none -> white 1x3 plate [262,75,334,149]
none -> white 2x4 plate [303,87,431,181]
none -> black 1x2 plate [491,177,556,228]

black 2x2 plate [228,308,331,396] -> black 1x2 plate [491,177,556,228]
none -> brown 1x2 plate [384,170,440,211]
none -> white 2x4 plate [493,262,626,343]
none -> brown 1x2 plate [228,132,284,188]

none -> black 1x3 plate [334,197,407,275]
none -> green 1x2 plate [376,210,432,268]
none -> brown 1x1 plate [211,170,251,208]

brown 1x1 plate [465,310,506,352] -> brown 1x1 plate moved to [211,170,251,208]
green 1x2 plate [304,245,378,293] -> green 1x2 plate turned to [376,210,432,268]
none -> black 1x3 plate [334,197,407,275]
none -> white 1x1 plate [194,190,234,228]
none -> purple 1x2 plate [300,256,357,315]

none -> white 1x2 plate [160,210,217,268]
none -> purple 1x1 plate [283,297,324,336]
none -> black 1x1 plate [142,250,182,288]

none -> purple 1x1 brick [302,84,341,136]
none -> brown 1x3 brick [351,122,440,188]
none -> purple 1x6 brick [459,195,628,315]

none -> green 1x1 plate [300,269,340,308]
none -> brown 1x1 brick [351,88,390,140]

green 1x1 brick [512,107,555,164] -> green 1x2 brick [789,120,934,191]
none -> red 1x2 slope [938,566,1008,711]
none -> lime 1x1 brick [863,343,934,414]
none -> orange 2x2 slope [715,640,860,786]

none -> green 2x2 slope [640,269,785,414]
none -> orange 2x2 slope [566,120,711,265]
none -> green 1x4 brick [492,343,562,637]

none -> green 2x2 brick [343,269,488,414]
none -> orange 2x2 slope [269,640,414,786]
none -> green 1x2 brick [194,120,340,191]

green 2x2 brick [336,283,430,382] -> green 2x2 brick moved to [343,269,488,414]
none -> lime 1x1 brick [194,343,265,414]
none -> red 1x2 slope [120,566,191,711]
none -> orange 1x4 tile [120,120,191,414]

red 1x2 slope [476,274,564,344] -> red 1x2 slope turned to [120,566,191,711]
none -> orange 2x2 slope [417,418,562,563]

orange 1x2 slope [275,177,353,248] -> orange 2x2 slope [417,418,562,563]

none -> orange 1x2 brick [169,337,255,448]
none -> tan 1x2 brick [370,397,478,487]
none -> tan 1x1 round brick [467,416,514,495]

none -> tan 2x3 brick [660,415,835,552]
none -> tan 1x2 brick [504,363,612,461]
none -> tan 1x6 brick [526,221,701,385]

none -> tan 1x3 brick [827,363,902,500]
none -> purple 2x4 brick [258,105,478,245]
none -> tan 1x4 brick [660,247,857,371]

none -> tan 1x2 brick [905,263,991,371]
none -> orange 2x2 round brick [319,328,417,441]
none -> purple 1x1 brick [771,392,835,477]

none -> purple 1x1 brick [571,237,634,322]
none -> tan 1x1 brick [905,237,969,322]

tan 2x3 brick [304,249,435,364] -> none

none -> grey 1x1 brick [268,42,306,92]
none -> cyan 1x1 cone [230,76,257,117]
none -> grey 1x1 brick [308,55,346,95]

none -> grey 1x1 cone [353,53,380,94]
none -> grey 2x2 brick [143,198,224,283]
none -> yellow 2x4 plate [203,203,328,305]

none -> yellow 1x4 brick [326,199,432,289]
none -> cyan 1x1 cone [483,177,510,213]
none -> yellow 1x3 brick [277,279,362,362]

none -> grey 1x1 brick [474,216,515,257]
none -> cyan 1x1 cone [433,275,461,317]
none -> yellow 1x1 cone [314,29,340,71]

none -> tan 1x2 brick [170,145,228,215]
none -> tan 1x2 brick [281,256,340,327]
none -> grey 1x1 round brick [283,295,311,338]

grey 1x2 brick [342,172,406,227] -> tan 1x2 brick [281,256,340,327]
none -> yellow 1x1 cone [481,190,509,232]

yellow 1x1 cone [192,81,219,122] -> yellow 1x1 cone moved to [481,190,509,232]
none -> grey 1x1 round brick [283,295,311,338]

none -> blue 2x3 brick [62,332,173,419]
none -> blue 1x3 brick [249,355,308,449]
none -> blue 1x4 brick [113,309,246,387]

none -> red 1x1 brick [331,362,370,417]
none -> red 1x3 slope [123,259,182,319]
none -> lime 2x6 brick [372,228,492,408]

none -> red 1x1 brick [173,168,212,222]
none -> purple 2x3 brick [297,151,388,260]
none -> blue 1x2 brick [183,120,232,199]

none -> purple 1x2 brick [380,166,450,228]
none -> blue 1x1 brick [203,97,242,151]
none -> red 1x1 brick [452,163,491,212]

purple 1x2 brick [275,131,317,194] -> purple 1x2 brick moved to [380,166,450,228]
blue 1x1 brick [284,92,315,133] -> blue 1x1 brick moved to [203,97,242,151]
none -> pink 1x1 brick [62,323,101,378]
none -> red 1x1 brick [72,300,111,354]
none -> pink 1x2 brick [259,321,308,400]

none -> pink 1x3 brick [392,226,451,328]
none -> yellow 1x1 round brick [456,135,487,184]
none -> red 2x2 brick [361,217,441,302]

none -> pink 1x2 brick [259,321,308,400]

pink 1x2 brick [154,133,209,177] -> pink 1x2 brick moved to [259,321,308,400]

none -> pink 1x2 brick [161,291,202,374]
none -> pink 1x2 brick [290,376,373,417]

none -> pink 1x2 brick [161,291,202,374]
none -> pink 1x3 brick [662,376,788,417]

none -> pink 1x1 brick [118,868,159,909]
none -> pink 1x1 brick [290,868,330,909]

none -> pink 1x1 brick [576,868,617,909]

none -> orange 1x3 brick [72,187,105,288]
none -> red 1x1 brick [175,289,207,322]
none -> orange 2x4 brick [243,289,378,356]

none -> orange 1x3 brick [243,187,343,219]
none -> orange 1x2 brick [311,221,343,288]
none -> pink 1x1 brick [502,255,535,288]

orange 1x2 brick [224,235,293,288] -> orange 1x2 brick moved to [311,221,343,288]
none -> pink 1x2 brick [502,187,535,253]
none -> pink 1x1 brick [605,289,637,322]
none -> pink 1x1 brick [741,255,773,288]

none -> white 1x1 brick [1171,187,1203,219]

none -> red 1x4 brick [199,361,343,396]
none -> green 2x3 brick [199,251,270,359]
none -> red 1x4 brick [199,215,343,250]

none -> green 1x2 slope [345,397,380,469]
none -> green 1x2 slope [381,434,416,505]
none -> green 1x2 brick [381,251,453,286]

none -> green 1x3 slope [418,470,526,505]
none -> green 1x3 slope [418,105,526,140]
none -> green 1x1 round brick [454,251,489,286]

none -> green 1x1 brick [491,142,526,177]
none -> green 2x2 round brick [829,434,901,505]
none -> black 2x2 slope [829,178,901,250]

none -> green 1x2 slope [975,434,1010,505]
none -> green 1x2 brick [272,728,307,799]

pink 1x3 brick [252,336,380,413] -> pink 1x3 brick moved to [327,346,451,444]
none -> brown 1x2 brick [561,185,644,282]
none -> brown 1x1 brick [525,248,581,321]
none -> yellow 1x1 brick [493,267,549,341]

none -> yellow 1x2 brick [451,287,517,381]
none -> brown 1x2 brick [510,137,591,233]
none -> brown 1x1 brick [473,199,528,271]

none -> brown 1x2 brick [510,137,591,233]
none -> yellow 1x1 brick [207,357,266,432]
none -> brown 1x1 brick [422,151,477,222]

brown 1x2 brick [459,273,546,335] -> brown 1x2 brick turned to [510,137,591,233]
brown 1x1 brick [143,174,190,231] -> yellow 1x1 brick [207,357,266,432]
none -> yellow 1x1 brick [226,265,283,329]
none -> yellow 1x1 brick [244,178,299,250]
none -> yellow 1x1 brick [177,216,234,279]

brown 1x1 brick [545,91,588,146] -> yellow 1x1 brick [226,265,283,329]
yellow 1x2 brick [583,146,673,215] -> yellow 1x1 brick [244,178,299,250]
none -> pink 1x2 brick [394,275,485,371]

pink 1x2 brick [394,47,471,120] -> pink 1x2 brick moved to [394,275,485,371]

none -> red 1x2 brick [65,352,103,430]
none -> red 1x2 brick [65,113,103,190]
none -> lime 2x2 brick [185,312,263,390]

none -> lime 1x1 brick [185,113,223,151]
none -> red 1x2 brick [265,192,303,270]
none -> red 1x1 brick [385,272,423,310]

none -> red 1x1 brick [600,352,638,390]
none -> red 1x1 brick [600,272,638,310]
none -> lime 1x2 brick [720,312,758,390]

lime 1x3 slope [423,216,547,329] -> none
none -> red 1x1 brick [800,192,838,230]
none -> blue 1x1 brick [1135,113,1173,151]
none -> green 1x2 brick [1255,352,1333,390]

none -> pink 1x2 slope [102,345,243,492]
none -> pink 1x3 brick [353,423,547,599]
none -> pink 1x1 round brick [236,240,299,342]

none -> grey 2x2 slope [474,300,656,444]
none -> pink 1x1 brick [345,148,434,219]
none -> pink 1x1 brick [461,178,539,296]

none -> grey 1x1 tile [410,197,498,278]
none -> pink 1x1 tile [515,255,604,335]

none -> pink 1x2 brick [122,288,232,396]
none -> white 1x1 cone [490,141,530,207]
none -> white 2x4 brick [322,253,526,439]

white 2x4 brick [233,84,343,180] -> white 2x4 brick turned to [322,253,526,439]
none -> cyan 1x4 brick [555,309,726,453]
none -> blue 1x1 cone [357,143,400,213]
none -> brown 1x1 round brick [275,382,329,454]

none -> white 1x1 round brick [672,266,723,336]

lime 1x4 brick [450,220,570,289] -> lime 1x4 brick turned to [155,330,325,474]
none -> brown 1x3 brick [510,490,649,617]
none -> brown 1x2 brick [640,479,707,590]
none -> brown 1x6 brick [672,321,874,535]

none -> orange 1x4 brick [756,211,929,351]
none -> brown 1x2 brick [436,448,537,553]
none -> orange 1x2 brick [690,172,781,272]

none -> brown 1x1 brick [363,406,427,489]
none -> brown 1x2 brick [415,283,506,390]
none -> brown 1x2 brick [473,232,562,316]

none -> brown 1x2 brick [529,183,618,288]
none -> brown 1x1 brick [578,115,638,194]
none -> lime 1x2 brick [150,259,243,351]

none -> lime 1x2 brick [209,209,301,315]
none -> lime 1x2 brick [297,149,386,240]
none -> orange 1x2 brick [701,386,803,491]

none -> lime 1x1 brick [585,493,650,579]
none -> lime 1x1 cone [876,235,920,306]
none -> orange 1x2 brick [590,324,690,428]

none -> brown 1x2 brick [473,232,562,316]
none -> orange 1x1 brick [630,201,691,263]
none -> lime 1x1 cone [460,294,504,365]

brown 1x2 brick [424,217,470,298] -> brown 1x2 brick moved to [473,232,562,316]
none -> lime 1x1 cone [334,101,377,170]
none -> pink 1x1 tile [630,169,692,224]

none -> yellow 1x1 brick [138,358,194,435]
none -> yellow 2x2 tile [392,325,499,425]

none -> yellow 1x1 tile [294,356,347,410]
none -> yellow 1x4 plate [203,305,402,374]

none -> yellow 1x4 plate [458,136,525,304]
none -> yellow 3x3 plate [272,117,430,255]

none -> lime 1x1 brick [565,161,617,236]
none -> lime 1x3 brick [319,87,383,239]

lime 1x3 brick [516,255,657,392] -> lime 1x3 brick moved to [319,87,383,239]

- [WORK REQUEST] Using the data above, print exactly the lines from the line that contains "none -> pink 1x1 brick [290,868,330,909]" through the line that contains "none -> orange 1x2 brick [311,221,343,288]", with both included.

- [EXERCISE ANSWER]
none -> pink 1x1 brick [290,868,330,909]

none -> pink 1x1 brick [576,868,617,909]

none -> orange 1x3 brick [72,187,105,288]
none -> red 1x1 brick [175,289,207,322]
none -> orange 2x4 brick [243,289,378,356]

none -> orange 1x3 brick [243,187,343,219]
none -> orange 1x2 brick [311,221,343,288]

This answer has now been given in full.